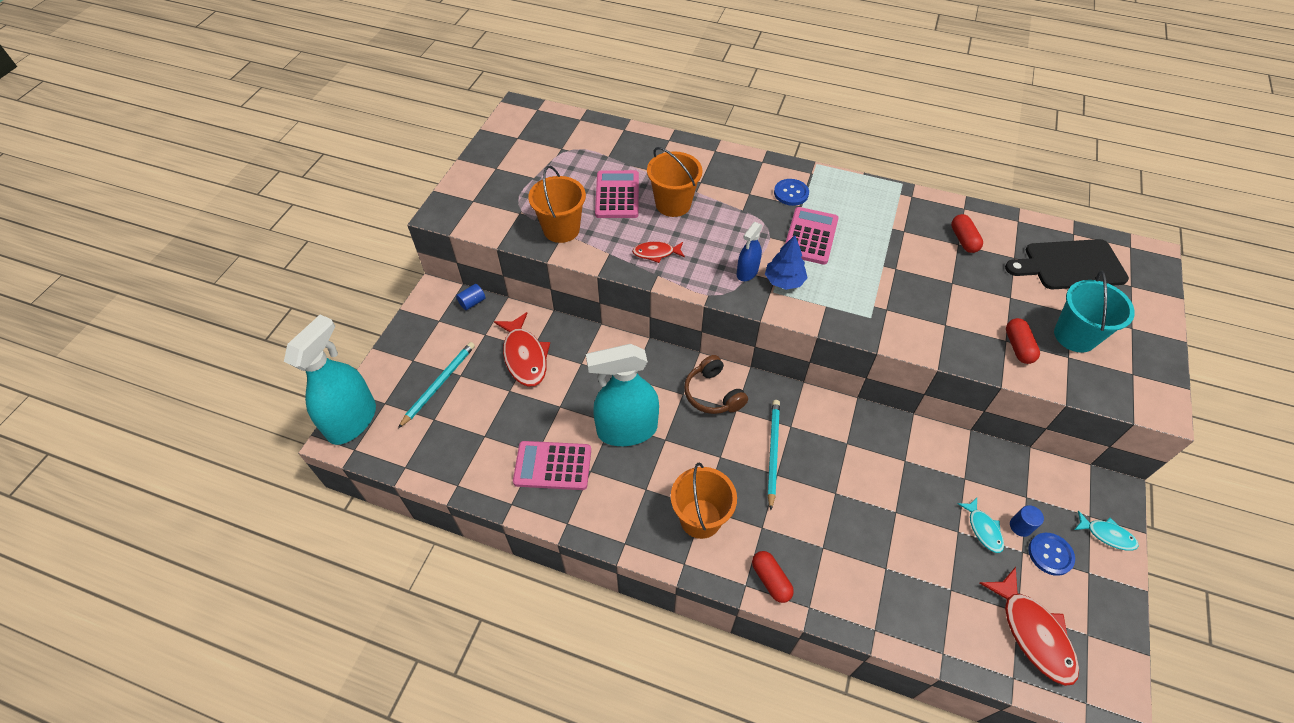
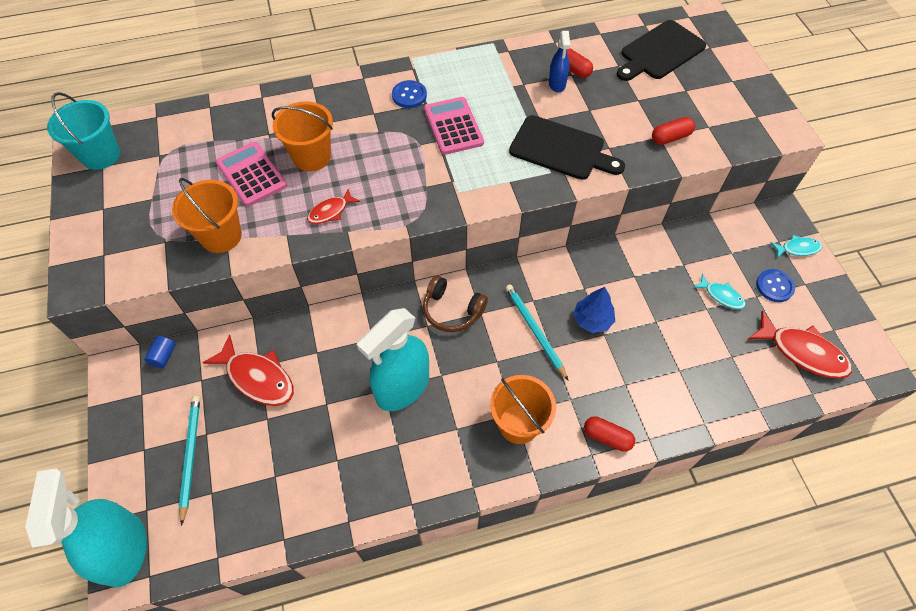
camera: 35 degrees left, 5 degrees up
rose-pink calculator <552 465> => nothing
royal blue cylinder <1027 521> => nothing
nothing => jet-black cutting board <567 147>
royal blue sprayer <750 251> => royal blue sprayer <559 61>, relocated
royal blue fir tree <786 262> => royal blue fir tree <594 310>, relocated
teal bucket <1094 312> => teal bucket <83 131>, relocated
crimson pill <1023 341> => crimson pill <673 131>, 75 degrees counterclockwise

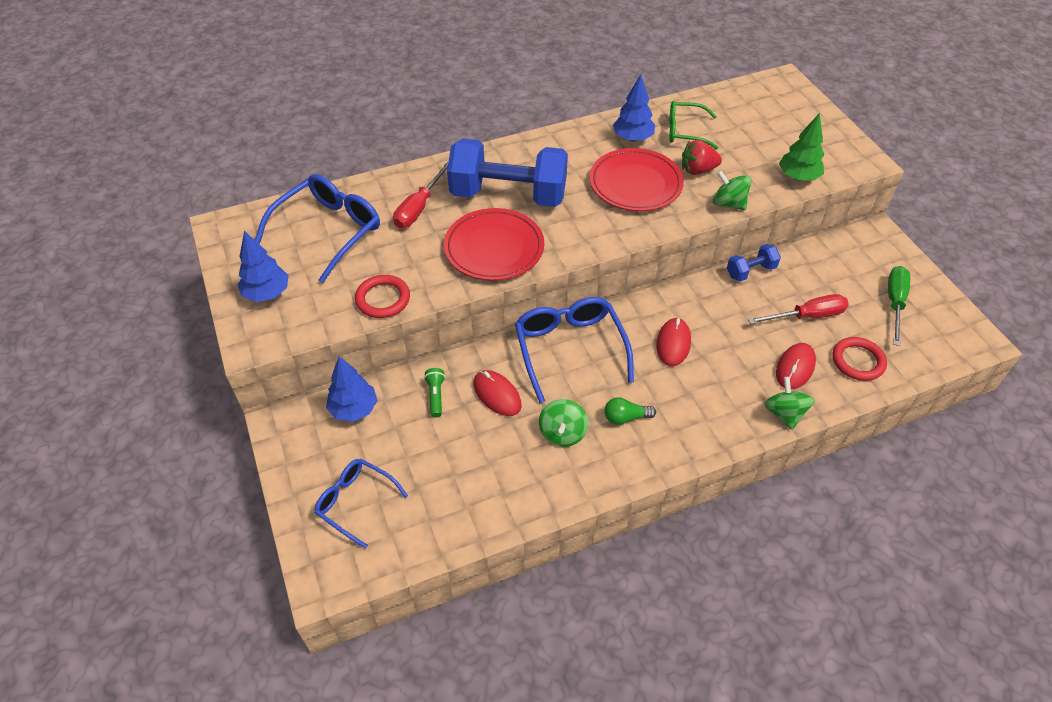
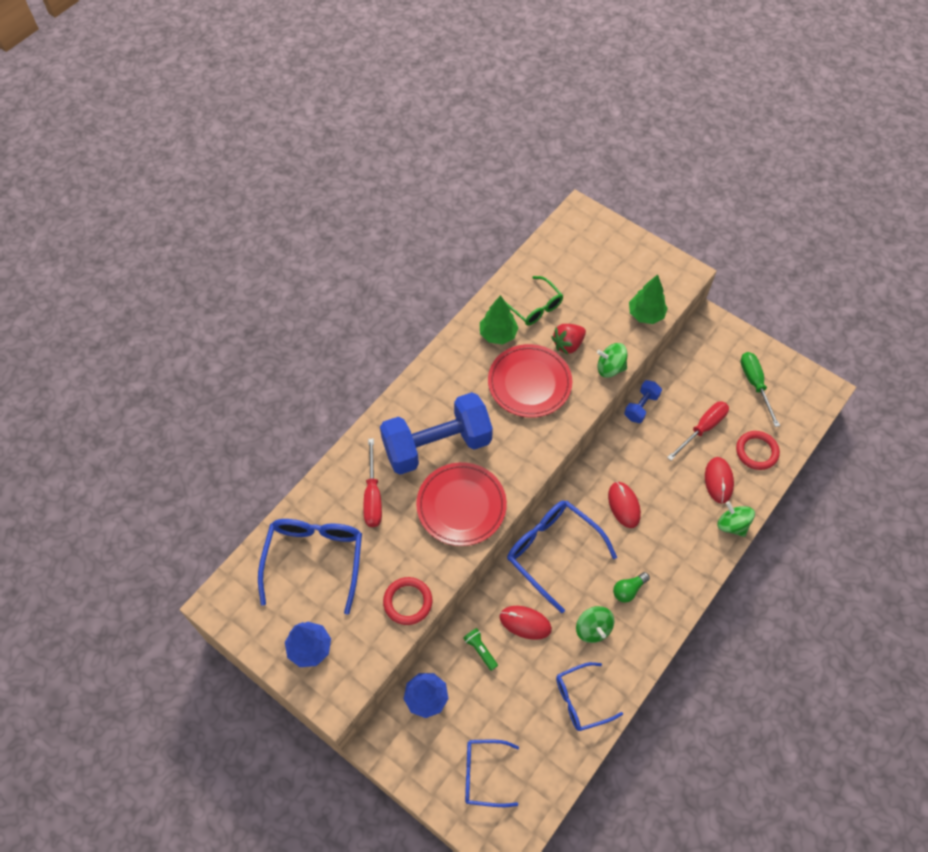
camera: 30 degrees left, 10 degrees up
nothing => royal blue glasses <589 696>
royal blue fir tree <634 108> => leaf-green fir tree <499 320>
leaf-green glasses <694 125> => leaf-green glasses <535 300>, 105 degrees counterclockwise

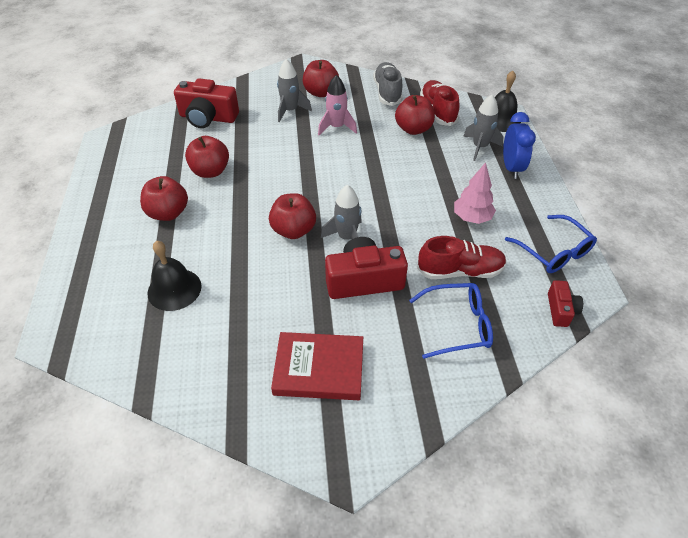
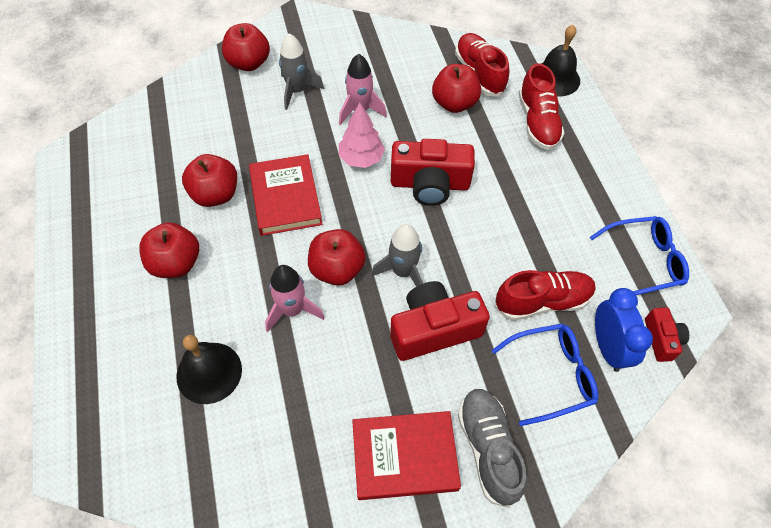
camera: 10 degrees left, 10 degrees up
nothing => crimson hardback <285 195>
nothing => rose-pink rocket <295 298>
crimson camera <206 103> => crimson camera <433 172>, relocated
crimson toy apple <321 78> => crimson toy apple <246 47>, relocated
ash-grey sneaker <388 84> => ash-grey sneaker <492 448>, relocated
rose-pink fir tree <475 193> => rose-pink fir tree <362 135>, relocated
royal blue alarm clock <519 145> => royal blue alarm clock <624 330>, relocated
ash-grey rocket <483 128> => crimson sneaker <541 106>
royal blue glasses <551 244> => royal blue glasses <639 255>, 60 degrees counterclockwise

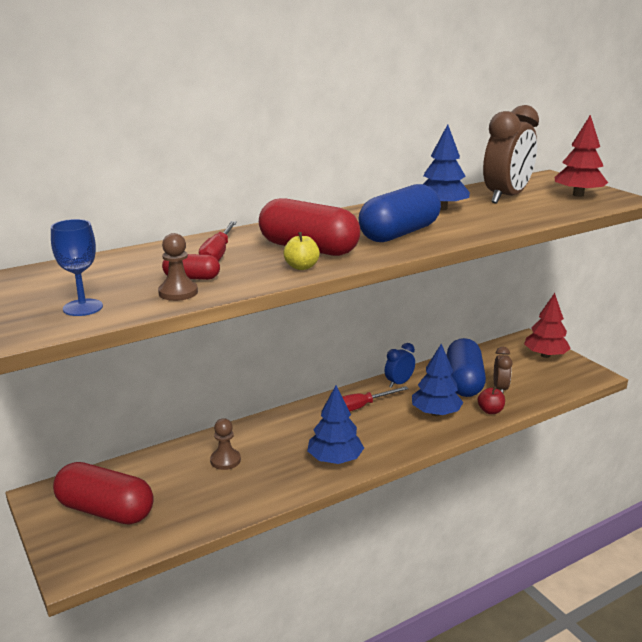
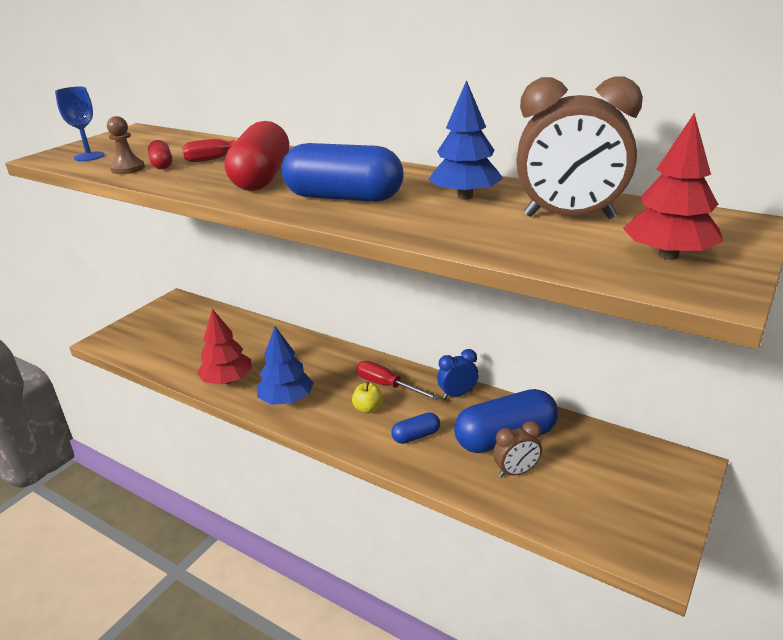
camera: 65 degrees right, 5 degrees up
crimson pill <103 493> => nothing
brown chess pawn <225 444> => nothing
crimson toy apple <491 400> => nothing
yellow toy apple <302 251> => yellow toy apple <367 398>, relocated
crimson fir tree <547 325> => crimson fir tree <224 346>, relocated
royal blue fir tree <437 380> => royal blue pill <415 428>
royal blue alarm clock <400 365> => royal blue alarm clock <458 374>, 45 degrees counterclockwise

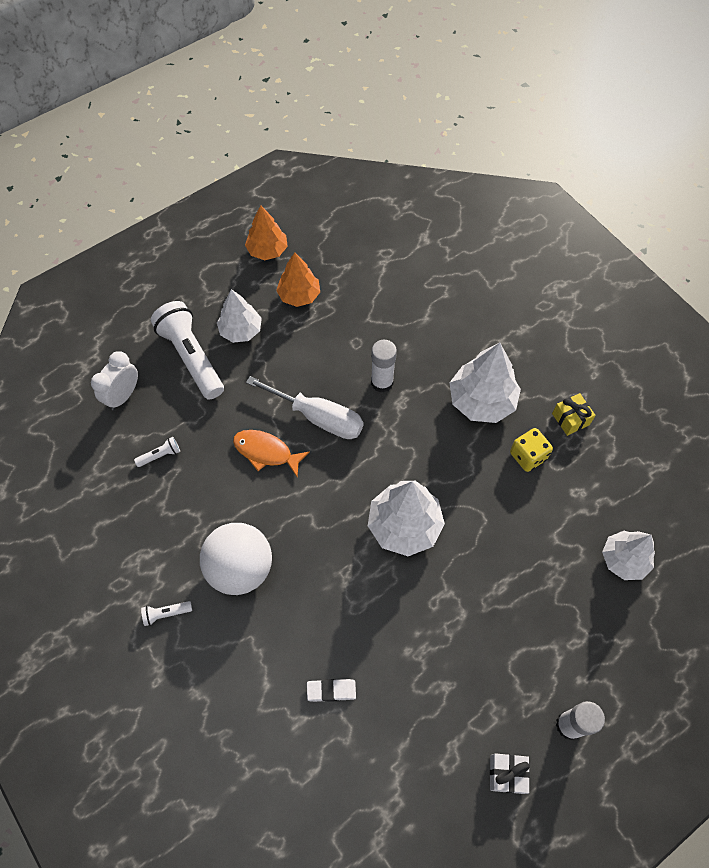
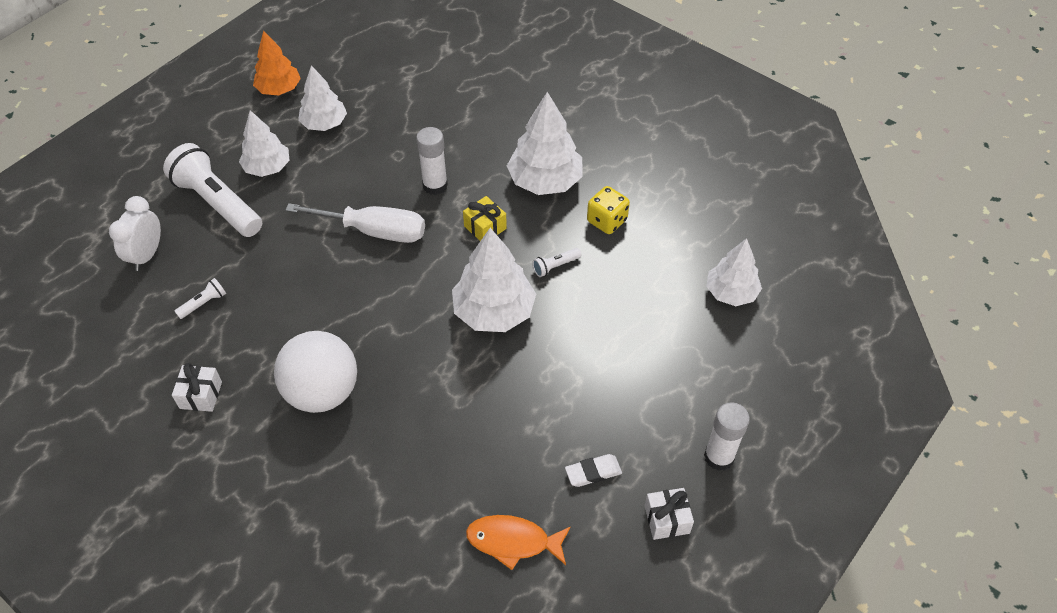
camera: 15 degrees left, 10 degrees down
nothing => snow-white wrapped gift <197 387>
snow-white flashlight <166 613> => snow-white flashlight <557 262>, relocated
bright orange toy fish <271 453> => bright orange toy fish <518 542>, relocated
snow-white eraser <331 690> => snow-white eraser <593 470>, relocated
yellow wrapped gift <574 414> => yellow wrapped gift <485 218>, relocated
bright orange fir tree <298 279> => snow-white fir tree <322 98>

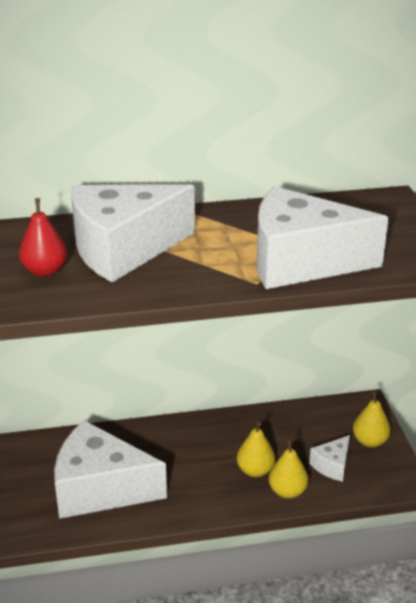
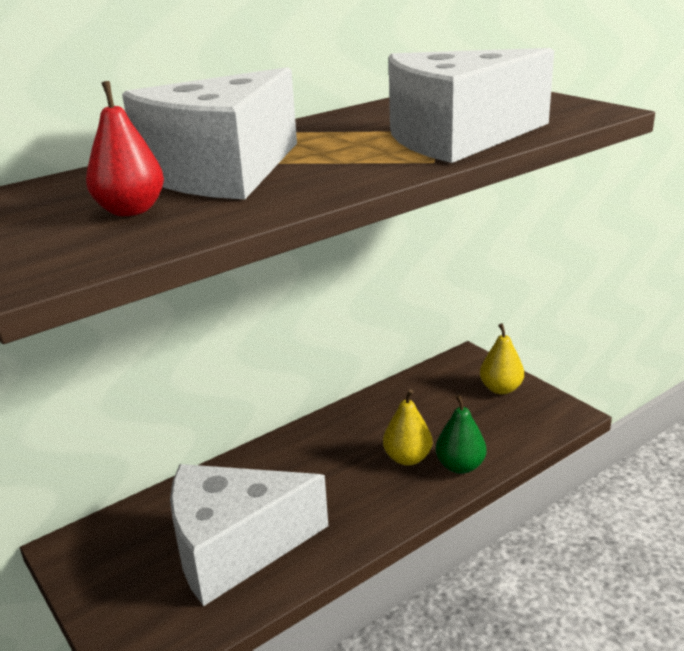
camera: 25 degrees left, 5 degrees down
snow-white cheese <329 458> => nothing
yellow toy pear <288 469> => leaf-green toy pear <461 434>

_ _ _ _ _

The entries above are to be retyped exactly, with each picture left out.

RESULT FOR THIS EXERCISE:
camera: 35 degrees left, 5 degrees up
rose-pink calculator <552 465> => nothing
royal blue cylinder <1027 521> => nothing
nothing => jet-black cutting board <567 147>
royal blue sprayer <750 251> => royal blue sprayer <559 61>, relocated
royal blue fir tree <786 262> => royal blue fir tree <594 310>, relocated
teal bucket <1094 312> => teal bucket <83 131>, relocated
crimson pill <1023 341> => crimson pill <673 131>, 75 degrees counterclockwise

camera: 30 degrees left, 10 degrees up
nothing => royal blue glasses <589 696>
royal blue fir tree <634 108> => leaf-green fir tree <499 320>
leaf-green glasses <694 125> => leaf-green glasses <535 300>, 105 degrees counterclockwise

camera: 10 degrees left, 10 degrees up
nothing => crimson hardback <285 195>
nothing => rose-pink rocket <295 298>
crimson camera <206 103> => crimson camera <433 172>, relocated
crimson toy apple <321 78> => crimson toy apple <246 47>, relocated
ash-grey sneaker <388 84> => ash-grey sneaker <492 448>, relocated
rose-pink fir tree <475 193> => rose-pink fir tree <362 135>, relocated
royal blue alarm clock <519 145> => royal blue alarm clock <624 330>, relocated
ash-grey rocket <483 128> => crimson sneaker <541 106>
royal blue glasses <551 244> => royal blue glasses <639 255>, 60 degrees counterclockwise

camera: 65 degrees right, 5 degrees up
crimson pill <103 493> => nothing
brown chess pawn <225 444> => nothing
crimson toy apple <491 400> => nothing
yellow toy apple <302 251> => yellow toy apple <367 398>, relocated
crimson fir tree <547 325> => crimson fir tree <224 346>, relocated
royal blue fir tree <437 380> => royal blue pill <415 428>
royal blue alarm clock <400 365> => royal blue alarm clock <458 374>, 45 degrees counterclockwise

camera: 15 degrees left, 10 degrees down
nothing => snow-white wrapped gift <197 387>
snow-white flashlight <166 613> => snow-white flashlight <557 262>, relocated
bright orange toy fish <271 453> => bright orange toy fish <518 542>, relocated
snow-white eraser <331 690> => snow-white eraser <593 470>, relocated
yellow wrapped gift <574 414> => yellow wrapped gift <485 218>, relocated
bright orange fir tree <298 279> => snow-white fir tree <322 98>

camera: 25 degrees left, 5 degrees down
snow-white cheese <329 458> => nothing
yellow toy pear <288 469> => leaf-green toy pear <461 434>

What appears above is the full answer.